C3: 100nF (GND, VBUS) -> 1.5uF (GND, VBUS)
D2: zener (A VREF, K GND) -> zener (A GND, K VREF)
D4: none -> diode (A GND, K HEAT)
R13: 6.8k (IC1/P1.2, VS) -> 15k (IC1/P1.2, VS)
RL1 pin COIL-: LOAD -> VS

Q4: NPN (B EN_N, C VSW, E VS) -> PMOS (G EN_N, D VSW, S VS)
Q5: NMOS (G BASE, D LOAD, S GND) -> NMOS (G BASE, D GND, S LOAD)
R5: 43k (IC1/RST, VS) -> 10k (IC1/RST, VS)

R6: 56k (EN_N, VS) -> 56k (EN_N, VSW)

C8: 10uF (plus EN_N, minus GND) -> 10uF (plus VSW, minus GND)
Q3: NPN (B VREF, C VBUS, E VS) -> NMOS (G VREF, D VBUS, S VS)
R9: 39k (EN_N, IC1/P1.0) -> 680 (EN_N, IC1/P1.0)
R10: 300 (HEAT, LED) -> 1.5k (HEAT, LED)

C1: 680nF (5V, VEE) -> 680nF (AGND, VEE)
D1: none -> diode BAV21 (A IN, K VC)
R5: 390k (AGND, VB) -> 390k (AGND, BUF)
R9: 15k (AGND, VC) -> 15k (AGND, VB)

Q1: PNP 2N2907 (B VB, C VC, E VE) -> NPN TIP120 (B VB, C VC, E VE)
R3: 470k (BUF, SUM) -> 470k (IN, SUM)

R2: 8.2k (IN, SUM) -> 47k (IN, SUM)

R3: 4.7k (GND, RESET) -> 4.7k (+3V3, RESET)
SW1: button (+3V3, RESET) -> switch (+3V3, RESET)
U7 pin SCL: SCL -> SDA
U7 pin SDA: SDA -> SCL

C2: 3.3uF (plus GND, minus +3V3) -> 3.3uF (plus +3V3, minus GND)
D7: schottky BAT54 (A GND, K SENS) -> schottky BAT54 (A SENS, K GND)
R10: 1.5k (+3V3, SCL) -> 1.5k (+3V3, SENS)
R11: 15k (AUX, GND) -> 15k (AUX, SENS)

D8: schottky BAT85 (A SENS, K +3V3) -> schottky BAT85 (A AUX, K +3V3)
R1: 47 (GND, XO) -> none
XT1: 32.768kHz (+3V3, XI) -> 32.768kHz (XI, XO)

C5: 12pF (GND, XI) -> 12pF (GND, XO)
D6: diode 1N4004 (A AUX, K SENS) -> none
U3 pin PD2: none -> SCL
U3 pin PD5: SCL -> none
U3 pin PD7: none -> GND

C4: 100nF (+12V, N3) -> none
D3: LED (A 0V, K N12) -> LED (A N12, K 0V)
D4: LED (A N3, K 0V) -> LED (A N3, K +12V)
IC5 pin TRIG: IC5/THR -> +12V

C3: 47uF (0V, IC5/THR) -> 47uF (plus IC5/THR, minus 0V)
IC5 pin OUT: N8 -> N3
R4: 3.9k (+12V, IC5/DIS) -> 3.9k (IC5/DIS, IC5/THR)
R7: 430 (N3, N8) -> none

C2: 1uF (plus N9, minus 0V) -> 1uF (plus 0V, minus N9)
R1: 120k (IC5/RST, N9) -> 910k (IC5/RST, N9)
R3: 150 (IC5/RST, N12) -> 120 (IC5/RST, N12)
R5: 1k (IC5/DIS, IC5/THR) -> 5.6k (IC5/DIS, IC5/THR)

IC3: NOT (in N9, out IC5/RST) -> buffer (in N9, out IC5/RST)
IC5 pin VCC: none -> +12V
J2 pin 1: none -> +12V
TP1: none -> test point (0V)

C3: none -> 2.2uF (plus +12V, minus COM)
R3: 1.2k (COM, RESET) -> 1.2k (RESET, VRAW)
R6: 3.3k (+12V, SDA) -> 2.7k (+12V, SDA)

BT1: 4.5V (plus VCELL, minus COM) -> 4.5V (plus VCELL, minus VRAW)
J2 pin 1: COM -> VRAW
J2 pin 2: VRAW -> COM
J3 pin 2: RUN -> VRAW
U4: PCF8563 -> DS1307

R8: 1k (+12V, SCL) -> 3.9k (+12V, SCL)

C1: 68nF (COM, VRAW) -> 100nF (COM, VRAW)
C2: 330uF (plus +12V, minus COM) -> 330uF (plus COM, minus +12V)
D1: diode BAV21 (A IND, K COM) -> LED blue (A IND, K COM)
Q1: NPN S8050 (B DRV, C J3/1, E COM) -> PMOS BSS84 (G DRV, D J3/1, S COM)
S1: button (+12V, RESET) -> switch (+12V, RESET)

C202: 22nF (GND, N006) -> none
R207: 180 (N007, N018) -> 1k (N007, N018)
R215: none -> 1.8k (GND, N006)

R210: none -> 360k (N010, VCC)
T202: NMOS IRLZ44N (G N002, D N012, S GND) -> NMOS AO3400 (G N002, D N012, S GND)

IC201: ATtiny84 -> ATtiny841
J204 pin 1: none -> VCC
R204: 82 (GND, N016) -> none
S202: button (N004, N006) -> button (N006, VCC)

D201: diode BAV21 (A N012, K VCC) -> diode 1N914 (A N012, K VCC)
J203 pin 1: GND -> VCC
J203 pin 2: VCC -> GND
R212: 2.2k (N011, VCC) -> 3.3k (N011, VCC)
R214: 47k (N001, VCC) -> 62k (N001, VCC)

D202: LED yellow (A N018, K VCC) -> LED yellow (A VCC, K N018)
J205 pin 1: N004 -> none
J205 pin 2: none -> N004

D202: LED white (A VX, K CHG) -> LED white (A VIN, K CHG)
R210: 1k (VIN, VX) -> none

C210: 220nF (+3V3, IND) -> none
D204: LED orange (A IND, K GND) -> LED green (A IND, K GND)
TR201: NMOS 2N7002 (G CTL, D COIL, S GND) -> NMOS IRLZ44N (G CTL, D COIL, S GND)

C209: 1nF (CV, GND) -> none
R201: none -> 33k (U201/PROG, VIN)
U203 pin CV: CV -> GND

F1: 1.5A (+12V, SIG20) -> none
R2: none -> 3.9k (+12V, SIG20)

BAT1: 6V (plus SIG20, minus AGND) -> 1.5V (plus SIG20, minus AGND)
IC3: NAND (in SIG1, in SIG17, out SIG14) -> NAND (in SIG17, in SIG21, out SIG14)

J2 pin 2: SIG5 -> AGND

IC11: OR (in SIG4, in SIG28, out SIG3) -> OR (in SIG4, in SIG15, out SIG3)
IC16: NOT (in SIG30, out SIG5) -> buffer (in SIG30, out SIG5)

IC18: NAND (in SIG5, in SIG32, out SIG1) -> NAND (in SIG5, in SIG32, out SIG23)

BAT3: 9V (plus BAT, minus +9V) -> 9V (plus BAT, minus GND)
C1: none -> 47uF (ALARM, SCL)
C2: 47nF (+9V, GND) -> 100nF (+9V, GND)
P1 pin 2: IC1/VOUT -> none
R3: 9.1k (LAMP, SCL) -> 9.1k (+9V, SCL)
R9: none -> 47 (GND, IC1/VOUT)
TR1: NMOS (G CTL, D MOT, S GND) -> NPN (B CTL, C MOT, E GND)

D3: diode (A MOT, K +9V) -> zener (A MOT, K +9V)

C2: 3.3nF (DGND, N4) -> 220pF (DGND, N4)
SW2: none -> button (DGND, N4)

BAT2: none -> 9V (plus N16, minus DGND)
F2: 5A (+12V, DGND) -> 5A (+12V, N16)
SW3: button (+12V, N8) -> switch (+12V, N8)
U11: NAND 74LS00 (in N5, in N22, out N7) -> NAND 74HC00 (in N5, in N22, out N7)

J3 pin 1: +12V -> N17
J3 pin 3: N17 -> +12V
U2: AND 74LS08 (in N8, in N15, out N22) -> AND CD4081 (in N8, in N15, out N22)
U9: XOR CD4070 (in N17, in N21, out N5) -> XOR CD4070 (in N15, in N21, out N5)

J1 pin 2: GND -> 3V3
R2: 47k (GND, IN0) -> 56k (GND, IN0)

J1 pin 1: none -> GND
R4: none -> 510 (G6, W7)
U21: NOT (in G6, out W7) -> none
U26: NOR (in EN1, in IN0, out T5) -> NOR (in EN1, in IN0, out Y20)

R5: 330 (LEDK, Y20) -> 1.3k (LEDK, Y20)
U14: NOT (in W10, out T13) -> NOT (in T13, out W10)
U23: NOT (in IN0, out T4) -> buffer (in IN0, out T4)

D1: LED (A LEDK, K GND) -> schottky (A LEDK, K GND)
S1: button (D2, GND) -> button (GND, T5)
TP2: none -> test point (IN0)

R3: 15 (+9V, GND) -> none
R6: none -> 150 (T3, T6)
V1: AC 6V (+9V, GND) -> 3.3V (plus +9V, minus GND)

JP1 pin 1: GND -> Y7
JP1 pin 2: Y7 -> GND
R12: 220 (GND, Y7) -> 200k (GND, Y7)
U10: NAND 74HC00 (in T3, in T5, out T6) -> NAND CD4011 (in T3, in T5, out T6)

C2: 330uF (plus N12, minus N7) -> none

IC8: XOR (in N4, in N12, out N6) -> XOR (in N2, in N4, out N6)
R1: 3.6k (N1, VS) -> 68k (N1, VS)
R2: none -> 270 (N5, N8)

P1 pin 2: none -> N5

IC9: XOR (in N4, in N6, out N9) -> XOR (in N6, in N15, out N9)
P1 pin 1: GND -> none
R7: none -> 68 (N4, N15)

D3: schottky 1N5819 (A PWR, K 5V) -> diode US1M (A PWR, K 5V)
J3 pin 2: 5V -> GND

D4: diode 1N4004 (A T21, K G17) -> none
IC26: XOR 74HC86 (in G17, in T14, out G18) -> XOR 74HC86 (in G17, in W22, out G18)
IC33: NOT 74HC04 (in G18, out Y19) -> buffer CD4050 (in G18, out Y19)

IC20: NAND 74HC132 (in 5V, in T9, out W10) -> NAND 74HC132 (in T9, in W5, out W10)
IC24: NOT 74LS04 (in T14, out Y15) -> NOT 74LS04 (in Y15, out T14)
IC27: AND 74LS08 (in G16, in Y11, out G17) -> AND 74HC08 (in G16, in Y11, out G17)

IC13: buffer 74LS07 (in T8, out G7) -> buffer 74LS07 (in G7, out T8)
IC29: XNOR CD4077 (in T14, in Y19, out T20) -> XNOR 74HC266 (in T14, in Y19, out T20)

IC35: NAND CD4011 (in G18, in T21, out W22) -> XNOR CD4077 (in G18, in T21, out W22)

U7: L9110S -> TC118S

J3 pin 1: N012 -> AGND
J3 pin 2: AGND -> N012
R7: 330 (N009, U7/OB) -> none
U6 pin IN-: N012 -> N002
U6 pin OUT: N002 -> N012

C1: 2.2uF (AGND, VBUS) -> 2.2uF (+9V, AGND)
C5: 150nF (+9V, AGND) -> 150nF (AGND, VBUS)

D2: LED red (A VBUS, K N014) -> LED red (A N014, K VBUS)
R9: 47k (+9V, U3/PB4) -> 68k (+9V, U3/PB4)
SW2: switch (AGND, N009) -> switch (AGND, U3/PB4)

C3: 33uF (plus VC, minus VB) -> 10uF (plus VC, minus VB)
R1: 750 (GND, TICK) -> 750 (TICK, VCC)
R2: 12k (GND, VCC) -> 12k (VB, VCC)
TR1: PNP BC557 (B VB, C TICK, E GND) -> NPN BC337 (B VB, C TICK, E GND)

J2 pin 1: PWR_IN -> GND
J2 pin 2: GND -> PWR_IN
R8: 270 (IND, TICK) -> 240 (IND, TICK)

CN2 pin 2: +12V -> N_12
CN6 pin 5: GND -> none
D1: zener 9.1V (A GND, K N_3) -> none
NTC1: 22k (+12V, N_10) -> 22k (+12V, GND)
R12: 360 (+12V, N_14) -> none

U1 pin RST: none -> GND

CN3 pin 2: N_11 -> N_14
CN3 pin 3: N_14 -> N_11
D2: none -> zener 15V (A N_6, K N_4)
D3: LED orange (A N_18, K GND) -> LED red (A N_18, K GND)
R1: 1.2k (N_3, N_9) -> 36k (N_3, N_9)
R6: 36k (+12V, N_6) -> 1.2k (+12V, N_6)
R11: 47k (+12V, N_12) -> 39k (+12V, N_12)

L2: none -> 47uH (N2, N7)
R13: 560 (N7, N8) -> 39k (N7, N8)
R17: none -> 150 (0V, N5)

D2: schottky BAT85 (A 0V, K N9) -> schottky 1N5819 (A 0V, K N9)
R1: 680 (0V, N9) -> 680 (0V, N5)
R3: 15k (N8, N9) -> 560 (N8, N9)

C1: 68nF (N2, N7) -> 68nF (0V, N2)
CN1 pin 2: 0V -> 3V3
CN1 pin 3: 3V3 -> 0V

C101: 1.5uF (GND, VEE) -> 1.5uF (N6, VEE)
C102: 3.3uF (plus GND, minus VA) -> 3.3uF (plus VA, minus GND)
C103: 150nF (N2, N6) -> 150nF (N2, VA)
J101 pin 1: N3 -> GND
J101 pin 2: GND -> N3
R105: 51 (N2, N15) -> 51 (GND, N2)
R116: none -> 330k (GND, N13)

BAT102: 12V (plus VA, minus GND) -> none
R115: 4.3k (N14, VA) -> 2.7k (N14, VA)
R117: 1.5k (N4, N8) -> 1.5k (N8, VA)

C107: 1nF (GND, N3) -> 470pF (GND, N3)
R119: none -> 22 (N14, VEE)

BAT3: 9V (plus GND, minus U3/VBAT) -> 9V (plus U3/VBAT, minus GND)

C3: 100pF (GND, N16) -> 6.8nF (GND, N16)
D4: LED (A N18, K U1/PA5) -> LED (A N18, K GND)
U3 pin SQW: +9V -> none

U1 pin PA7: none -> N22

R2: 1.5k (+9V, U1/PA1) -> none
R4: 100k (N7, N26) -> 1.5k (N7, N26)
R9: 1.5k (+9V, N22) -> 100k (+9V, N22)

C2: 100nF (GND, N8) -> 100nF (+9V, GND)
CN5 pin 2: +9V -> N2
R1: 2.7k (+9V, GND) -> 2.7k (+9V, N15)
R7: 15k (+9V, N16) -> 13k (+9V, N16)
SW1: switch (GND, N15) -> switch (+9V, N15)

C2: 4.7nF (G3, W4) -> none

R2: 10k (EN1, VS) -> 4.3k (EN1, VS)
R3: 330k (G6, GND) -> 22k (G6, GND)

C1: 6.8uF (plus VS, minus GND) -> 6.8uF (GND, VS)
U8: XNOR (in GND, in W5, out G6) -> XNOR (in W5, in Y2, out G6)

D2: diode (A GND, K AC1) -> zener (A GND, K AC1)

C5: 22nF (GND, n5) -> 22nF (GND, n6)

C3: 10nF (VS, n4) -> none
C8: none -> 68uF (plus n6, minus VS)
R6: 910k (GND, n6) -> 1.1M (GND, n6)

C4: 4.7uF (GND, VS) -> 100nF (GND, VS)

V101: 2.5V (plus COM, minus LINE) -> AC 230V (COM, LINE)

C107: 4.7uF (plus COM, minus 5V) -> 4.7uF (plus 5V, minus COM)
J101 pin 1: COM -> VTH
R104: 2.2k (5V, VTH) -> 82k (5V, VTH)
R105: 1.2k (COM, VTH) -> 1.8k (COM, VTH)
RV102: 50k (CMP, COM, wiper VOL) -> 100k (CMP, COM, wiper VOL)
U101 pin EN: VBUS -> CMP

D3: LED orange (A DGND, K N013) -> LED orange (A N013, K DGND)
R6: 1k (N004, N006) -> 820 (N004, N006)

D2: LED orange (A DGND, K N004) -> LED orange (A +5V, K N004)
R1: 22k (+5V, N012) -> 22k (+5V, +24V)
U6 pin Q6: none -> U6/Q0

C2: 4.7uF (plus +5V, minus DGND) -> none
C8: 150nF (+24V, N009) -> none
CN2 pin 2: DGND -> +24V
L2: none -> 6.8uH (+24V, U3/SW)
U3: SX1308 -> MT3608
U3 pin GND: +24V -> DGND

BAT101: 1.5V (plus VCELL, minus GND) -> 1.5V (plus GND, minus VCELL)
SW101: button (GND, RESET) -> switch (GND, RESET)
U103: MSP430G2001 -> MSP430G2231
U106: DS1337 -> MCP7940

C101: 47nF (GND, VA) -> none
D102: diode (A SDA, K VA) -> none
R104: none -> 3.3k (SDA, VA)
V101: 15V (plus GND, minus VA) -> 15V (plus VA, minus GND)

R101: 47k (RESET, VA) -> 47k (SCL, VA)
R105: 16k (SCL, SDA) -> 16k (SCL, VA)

· · ·

_Task to carry out:_ Scan the records for the string "test" and show every line that contains it.

_Exercise output:_
TP1: none -> test point (0V)
TP2: none -> test point (IN0)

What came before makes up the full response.